RECORDS FOR THE EXERCISE:
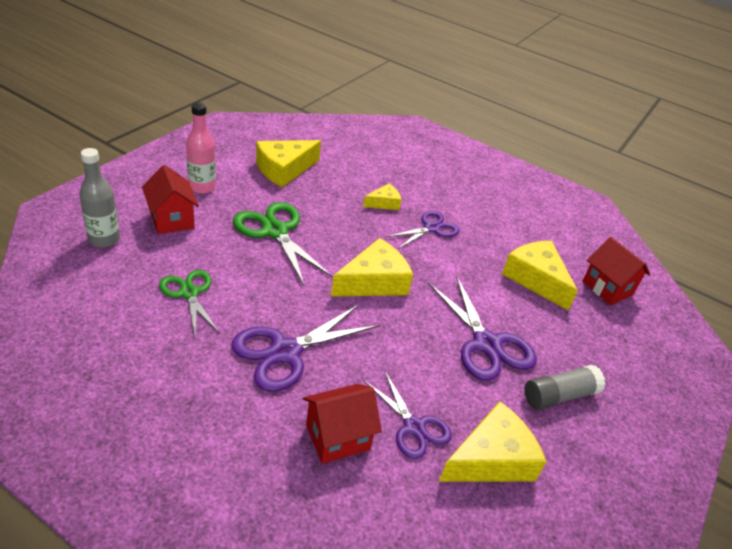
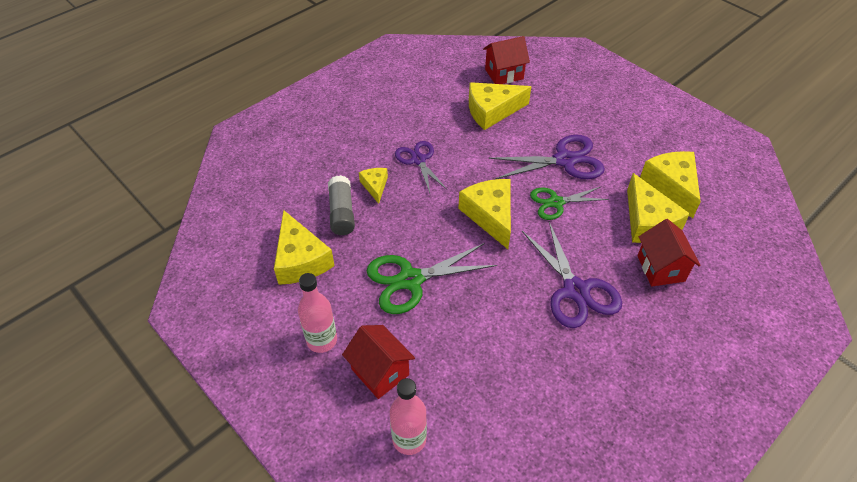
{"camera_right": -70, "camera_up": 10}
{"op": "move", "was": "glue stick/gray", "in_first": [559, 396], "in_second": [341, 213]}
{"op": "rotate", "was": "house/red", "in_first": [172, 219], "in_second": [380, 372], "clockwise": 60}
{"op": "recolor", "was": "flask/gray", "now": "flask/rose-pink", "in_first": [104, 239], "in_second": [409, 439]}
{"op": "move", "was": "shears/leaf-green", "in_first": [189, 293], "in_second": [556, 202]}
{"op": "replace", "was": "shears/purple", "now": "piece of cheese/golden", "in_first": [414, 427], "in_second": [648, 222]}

WHAT TO PRODUCE:
What lines in the data include the string "gray"? Copy each one.

TASK SOLUTION:
{"op": "move", "was": "glue stick/gray", "in_first": [559, 396], "in_second": [341, 213]}
{"op": "recolor", "was": "flask/gray", "now": "flask/rose-pink", "in_first": [104, 239], "in_second": [409, 439]}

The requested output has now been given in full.